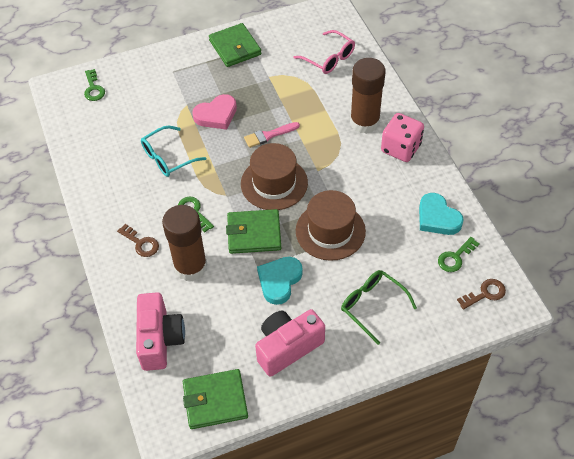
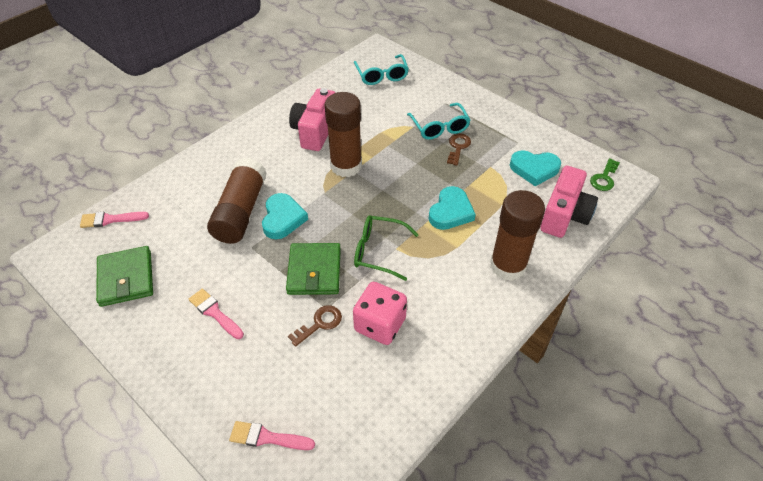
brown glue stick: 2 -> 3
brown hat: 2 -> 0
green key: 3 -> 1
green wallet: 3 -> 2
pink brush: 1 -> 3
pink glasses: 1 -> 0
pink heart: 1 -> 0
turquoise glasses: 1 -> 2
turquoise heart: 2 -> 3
★ ★ ★ ★ ★ ★ ★
Work task
Print the full listing above again with exact wording and no images.

Output below
brown glue stick: 2 -> 3
brown hat: 2 -> 0
green key: 3 -> 1
green wallet: 3 -> 2
pink brush: 1 -> 3
pink glasses: 1 -> 0
pink heart: 1 -> 0
turquoise glasses: 1 -> 2
turquoise heart: 2 -> 3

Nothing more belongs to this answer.